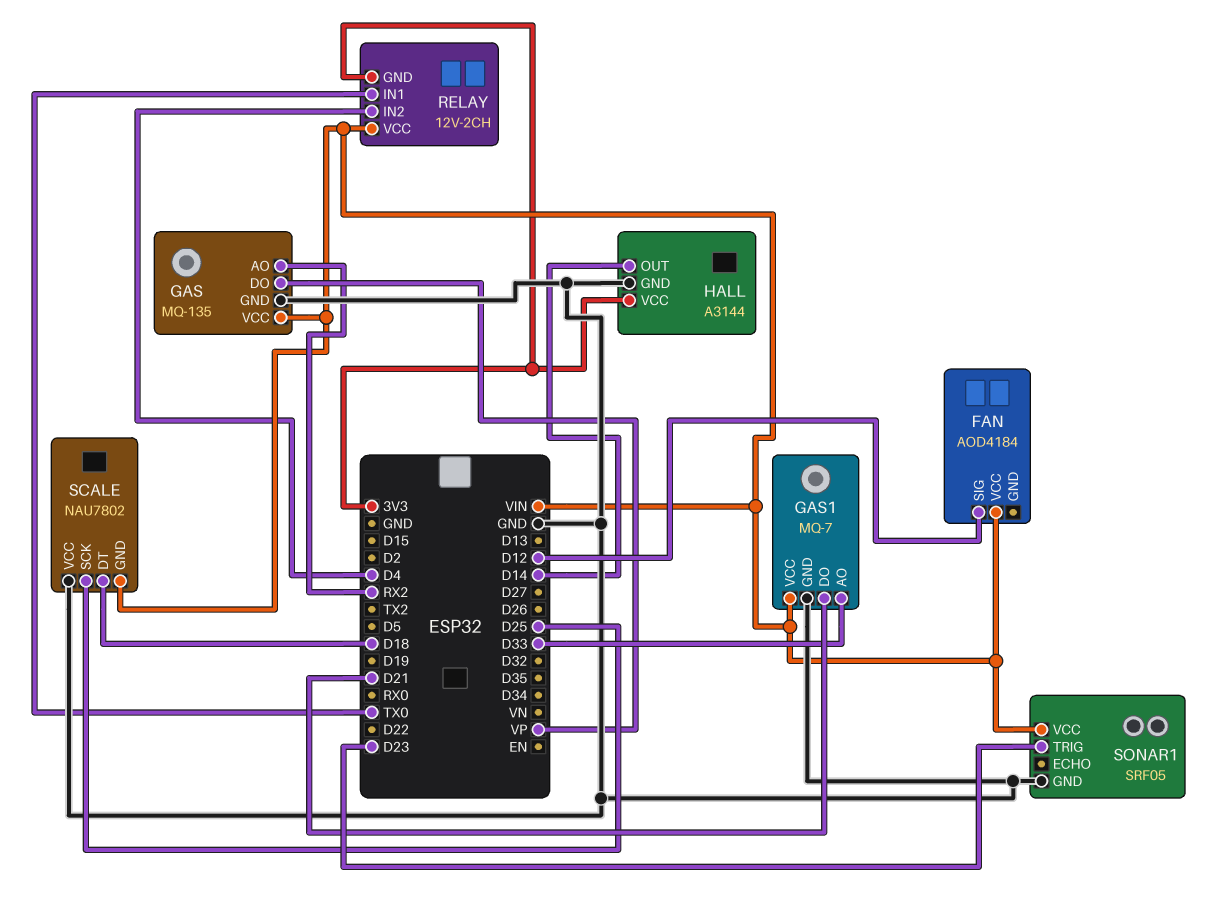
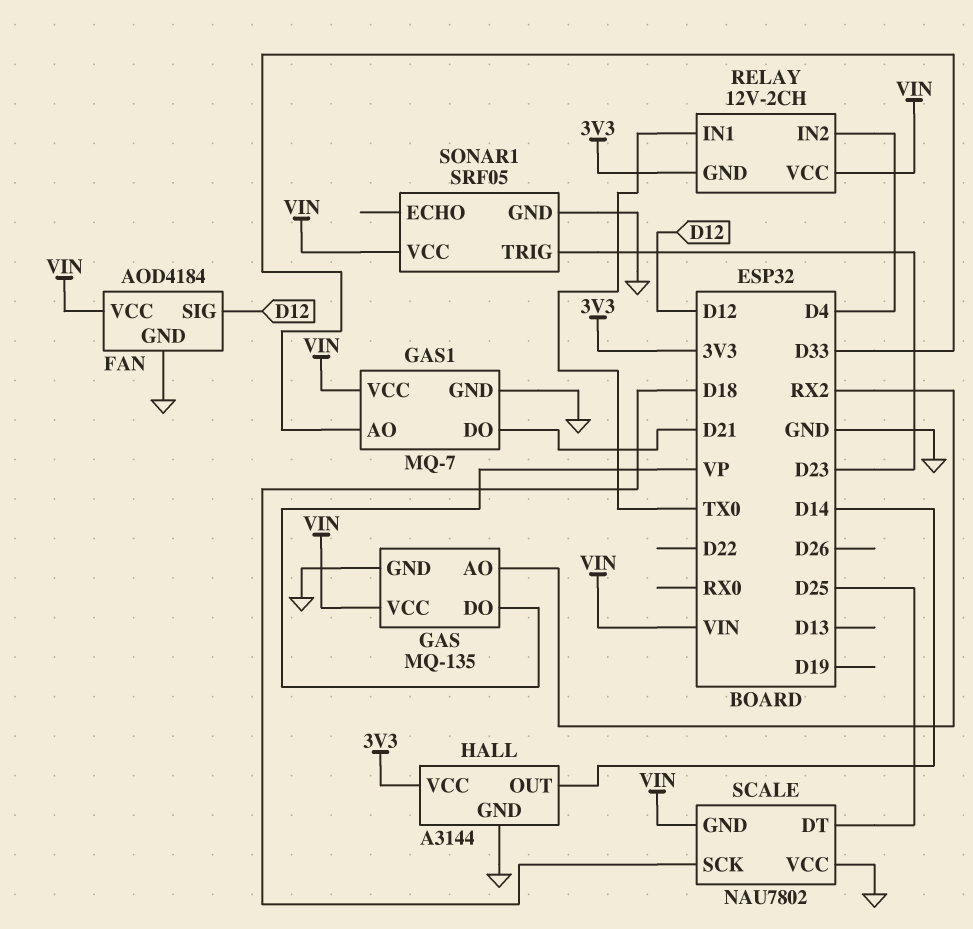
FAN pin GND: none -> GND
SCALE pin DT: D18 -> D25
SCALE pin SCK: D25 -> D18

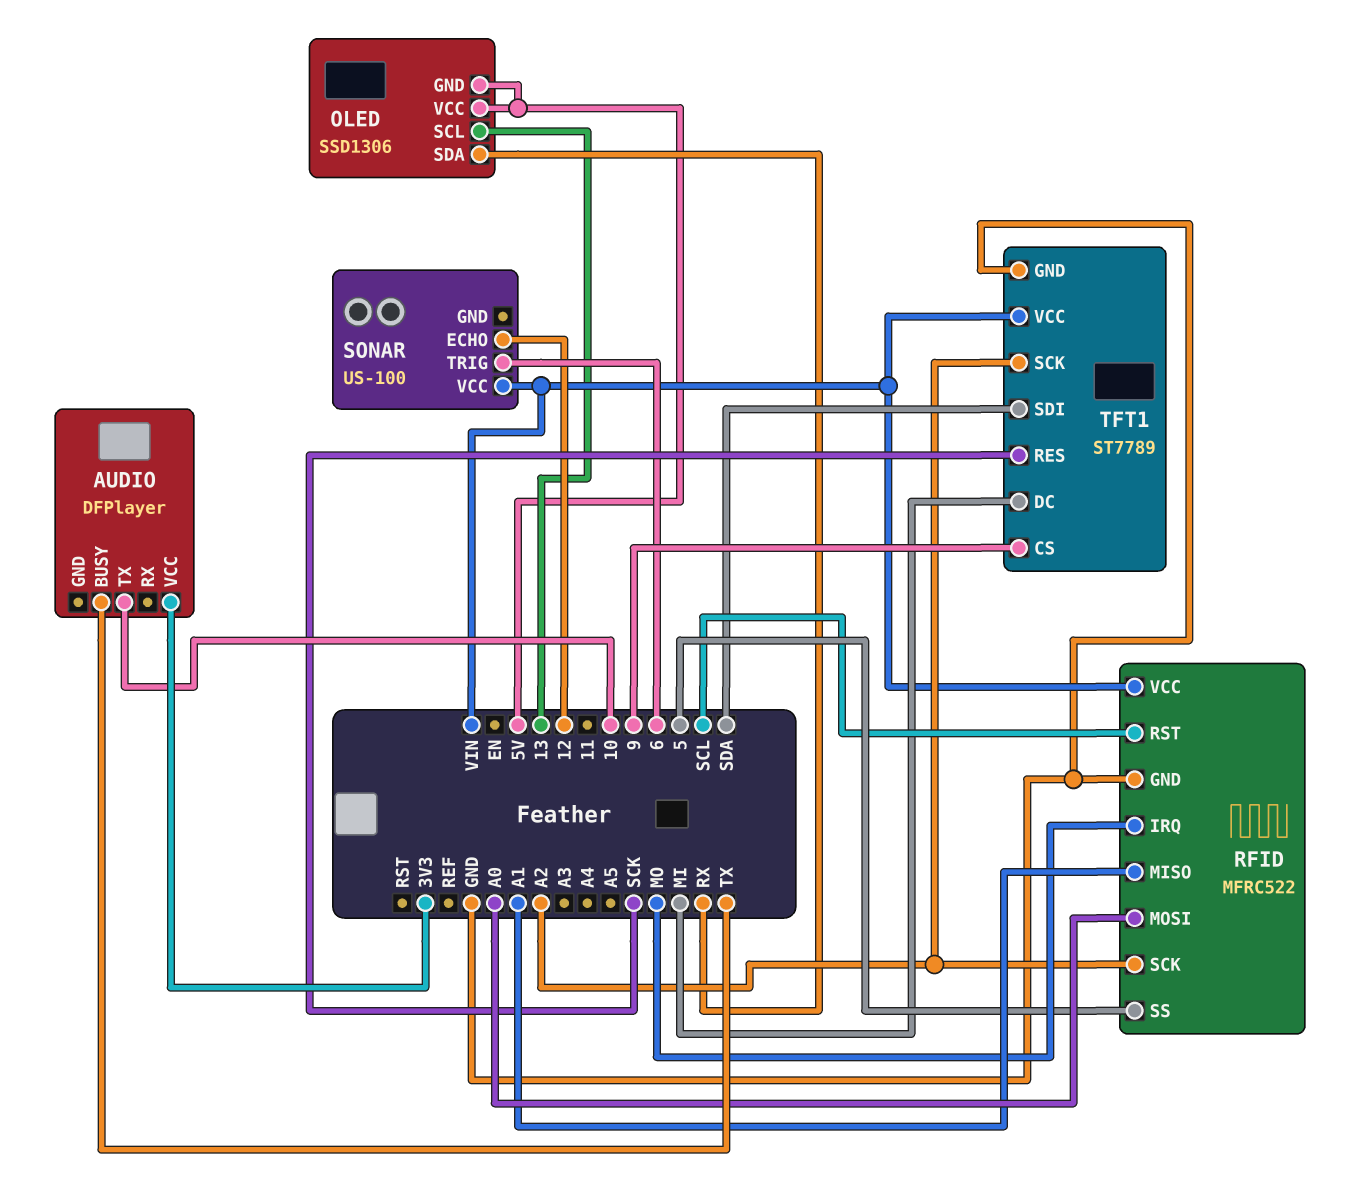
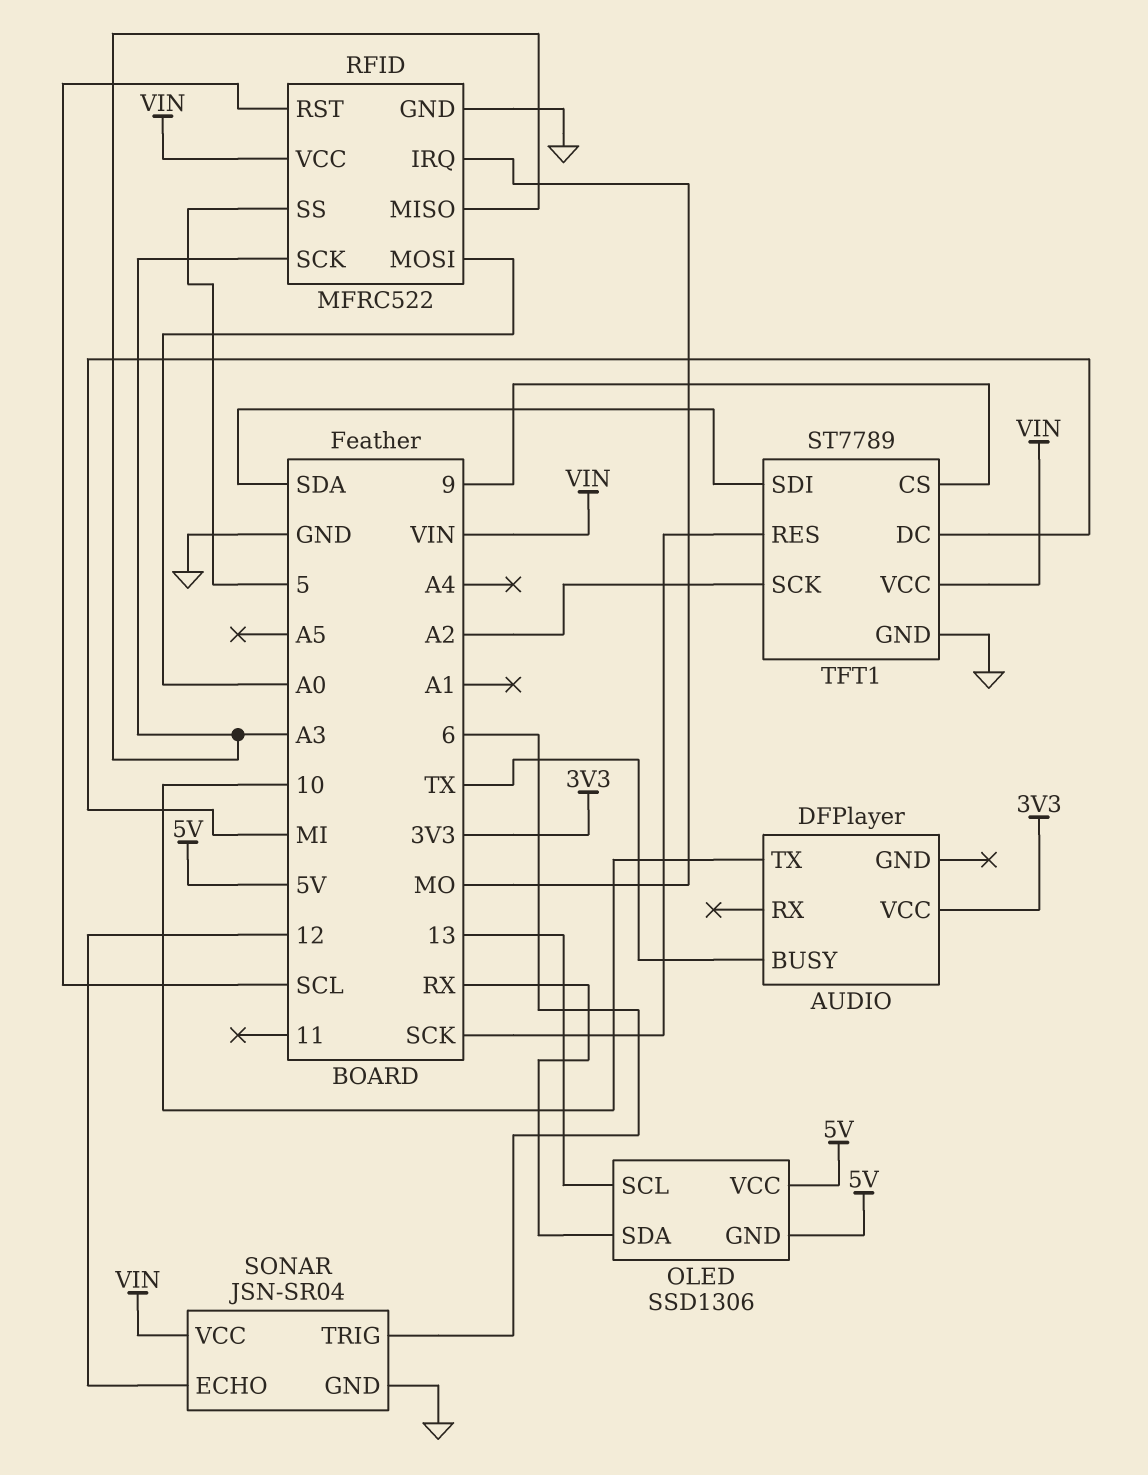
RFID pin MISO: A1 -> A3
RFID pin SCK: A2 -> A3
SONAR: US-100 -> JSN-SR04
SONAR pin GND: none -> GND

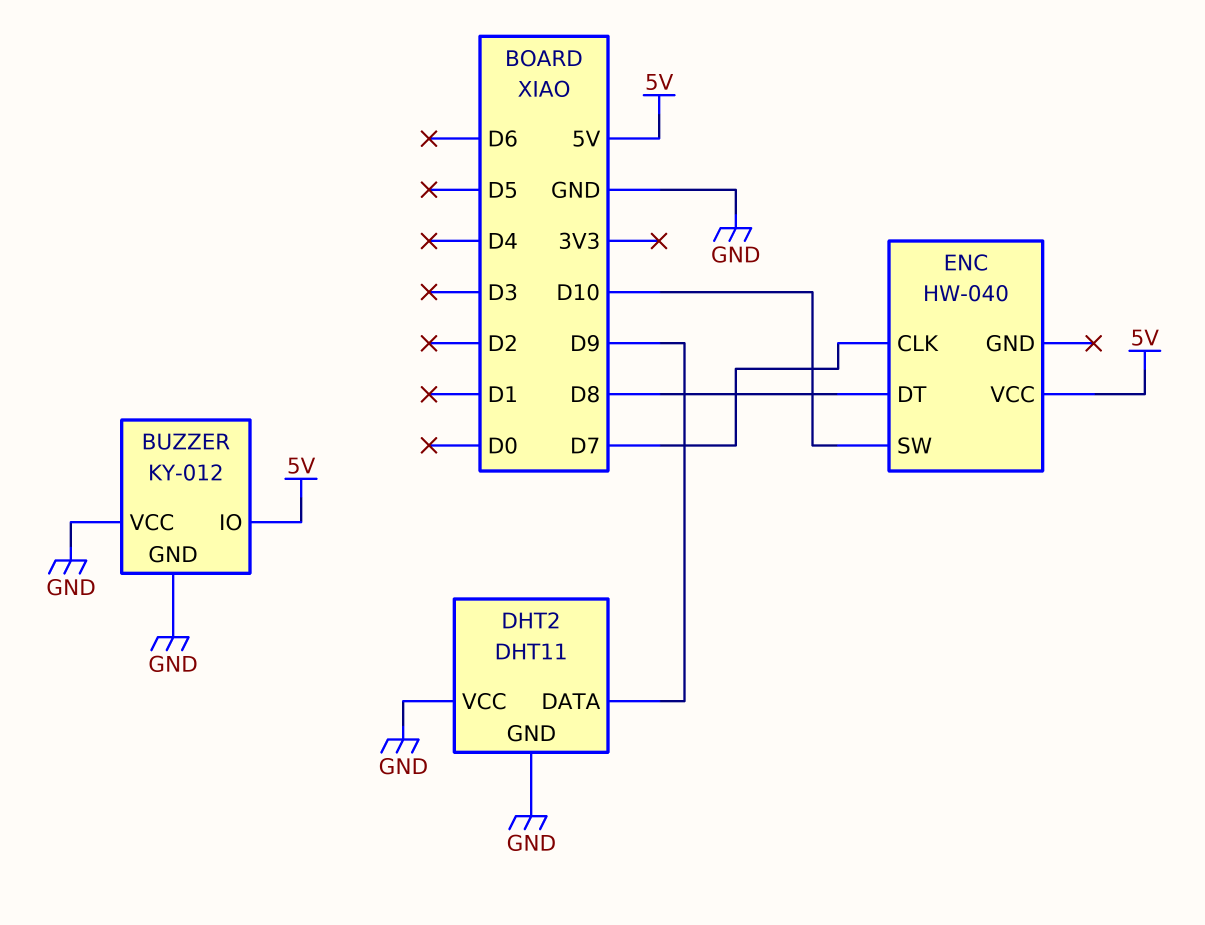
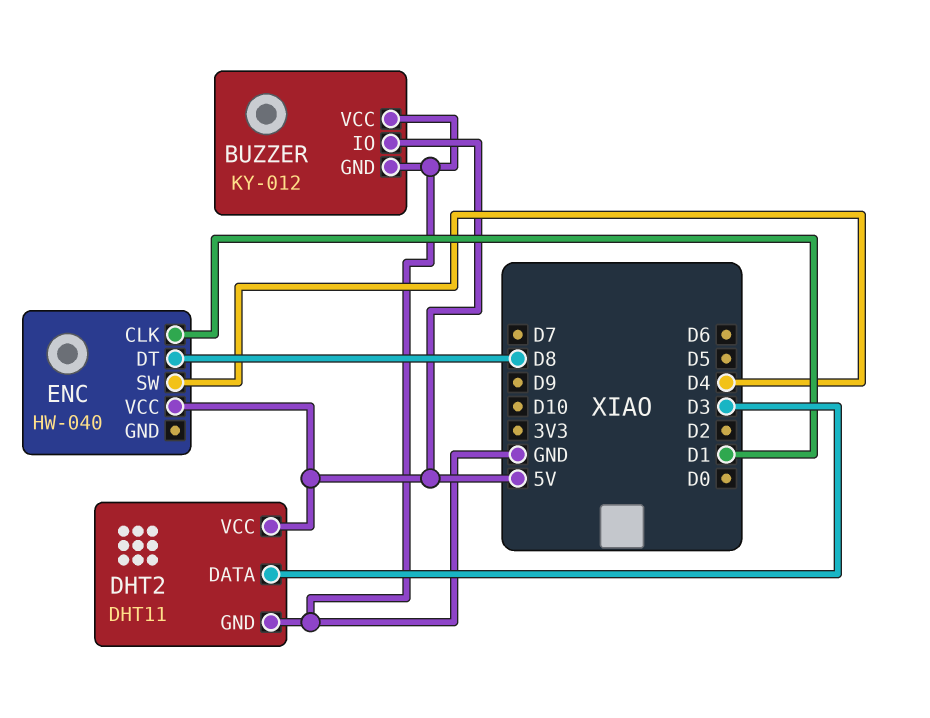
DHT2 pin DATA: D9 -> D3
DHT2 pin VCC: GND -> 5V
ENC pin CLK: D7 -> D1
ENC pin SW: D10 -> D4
=====
• **Problem to solve**
The answer should consist solely of the lines from the one containing "RFID pin MISO: A1 -> A3" through the last line of the material, copied exactly, with pictures left out.

• **Reply**
RFID pin MISO: A1 -> A3
RFID pin SCK: A2 -> A3
SONAR: US-100 -> JSN-SR04
SONAR pin GND: none -> GND

DHT2 pin DATA: D9 -> D3
DHT2 pin VCC: GND -> 5V
ENC pin CLK: D7 -> D1
ENC pin SW: D10 -> D4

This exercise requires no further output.